GIVEN INSTRUCTION: Please return the lines below word for word, leaving out the picture lines.

DATASET RECORDS:
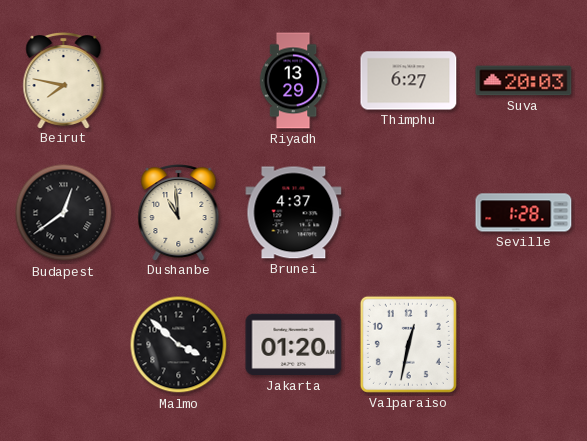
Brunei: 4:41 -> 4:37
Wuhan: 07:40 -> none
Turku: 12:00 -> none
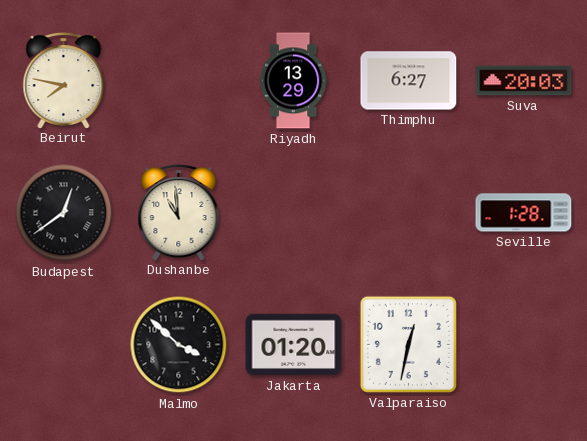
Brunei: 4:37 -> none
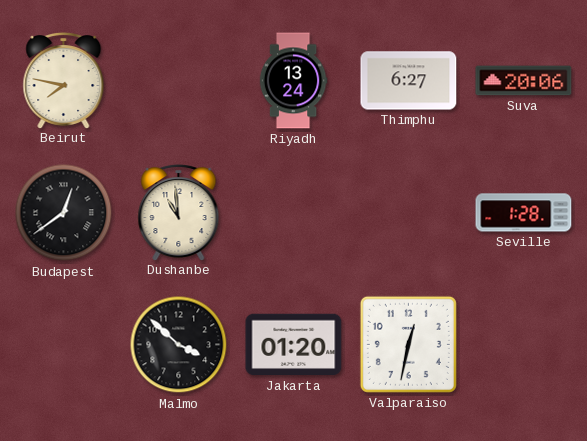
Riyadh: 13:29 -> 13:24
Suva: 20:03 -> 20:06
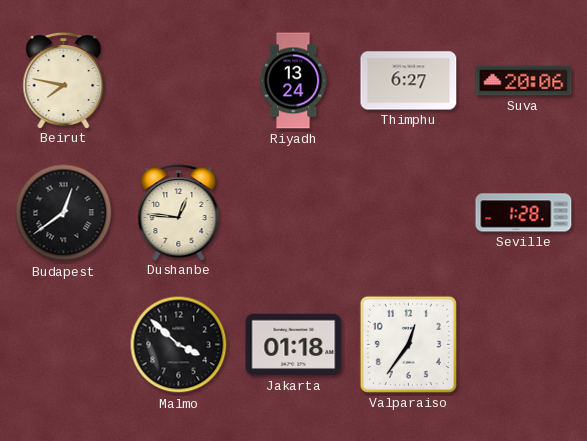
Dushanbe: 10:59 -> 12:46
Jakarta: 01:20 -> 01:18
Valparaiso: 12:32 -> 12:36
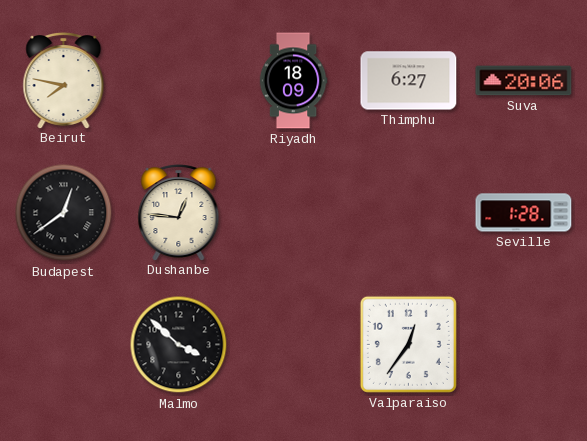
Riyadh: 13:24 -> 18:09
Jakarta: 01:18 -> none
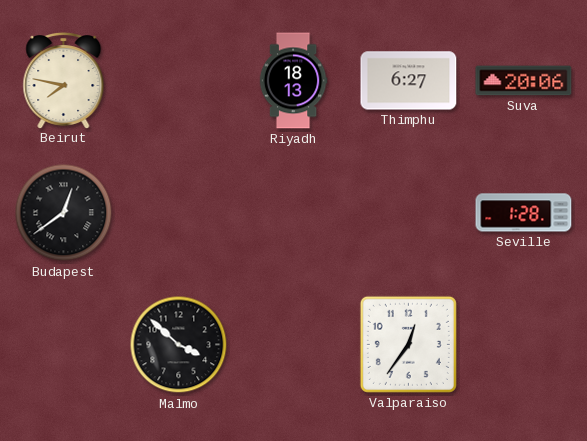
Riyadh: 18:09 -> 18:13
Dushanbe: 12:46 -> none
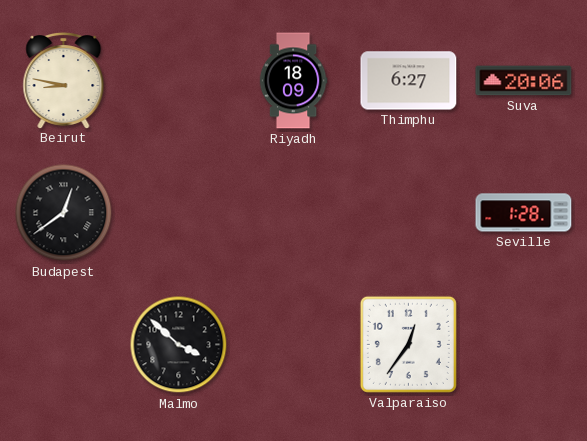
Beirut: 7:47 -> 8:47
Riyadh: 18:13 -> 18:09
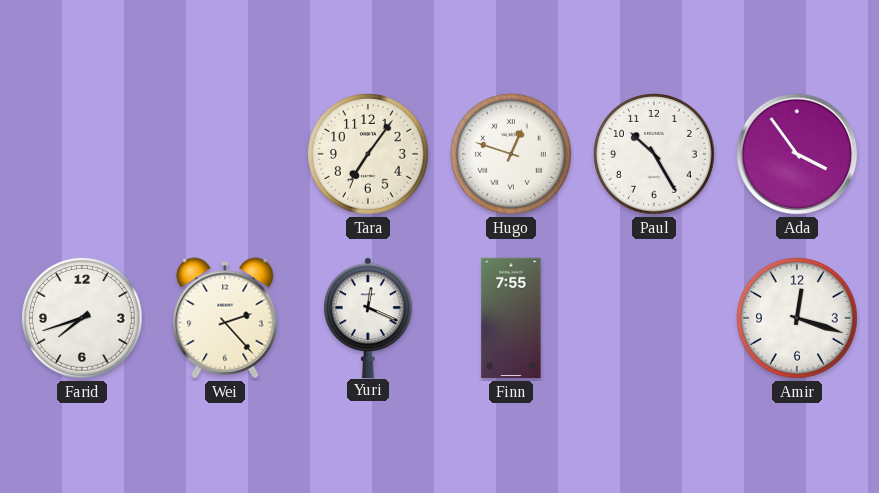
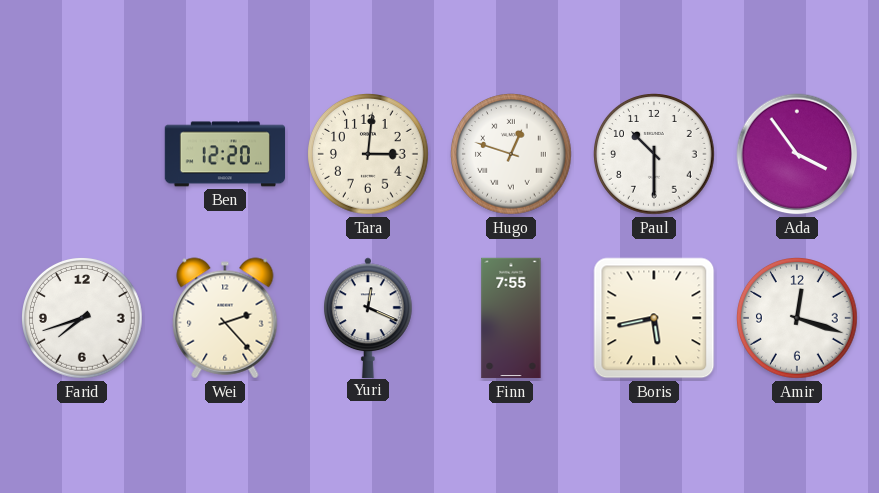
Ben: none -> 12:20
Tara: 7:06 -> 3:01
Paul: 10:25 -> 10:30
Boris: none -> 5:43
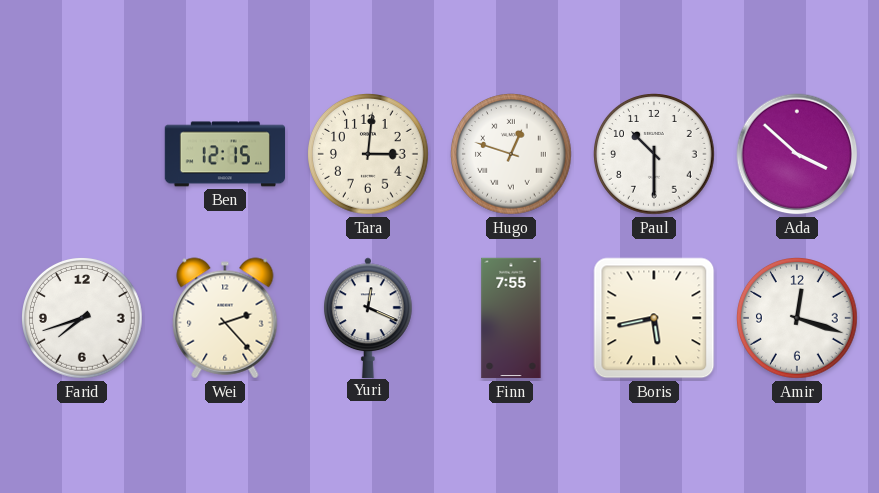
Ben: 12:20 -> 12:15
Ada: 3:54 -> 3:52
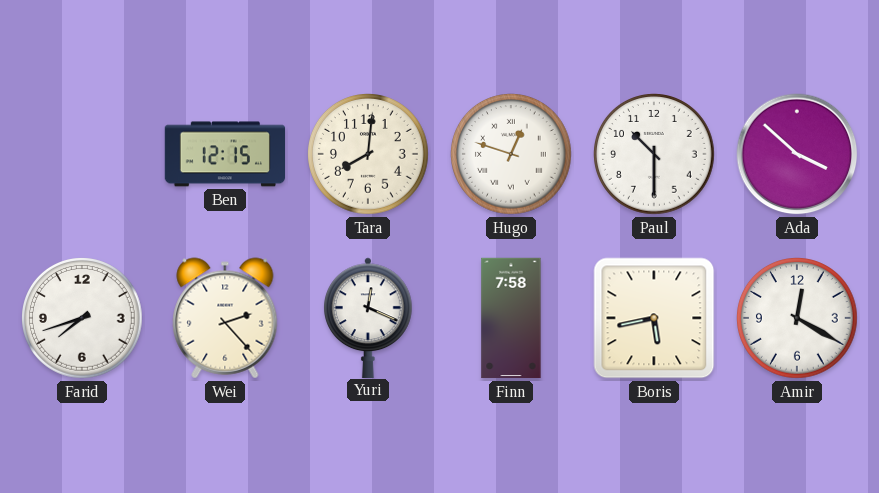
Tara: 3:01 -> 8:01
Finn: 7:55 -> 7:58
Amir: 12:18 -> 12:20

ANSWER FOR THE TASK:
Brunei: 4:41 -> 4:37
Wuhan: 07:40 -> none
Turku: 12:00 -> none
Brunei: 4:37 -> none
Riyadh: 13:29 -> 13:24
Suva: 20:03 -> 20:06
Dushanbe: 10:59 -> 12:46
Jakarta: 01:20 -> 01:18
Valparaiso: 12:32 -> 12:36
Riyadh: 13:24 -> 18:09
Jakarta: 01:18 -> none
Riyadh: 18:09 -> 18:13
Dushanbe: 12:46 -> none
Beirut: 7:47 -> 8:47
Riyadh: 18:13 -> 18:09
Ben: none -> 12:20
Tara: 7:06 -> 3:01
Paul: 10:25 -> 10:30
Boris: none -> 5:43
Ben: 12:20 -> 12:15
Ada: 3:54 -> 3:52
Tara: 3:01 -> 8:01
Finn: 7:55 -> 7:58
Amir: 12:18 -> 12:20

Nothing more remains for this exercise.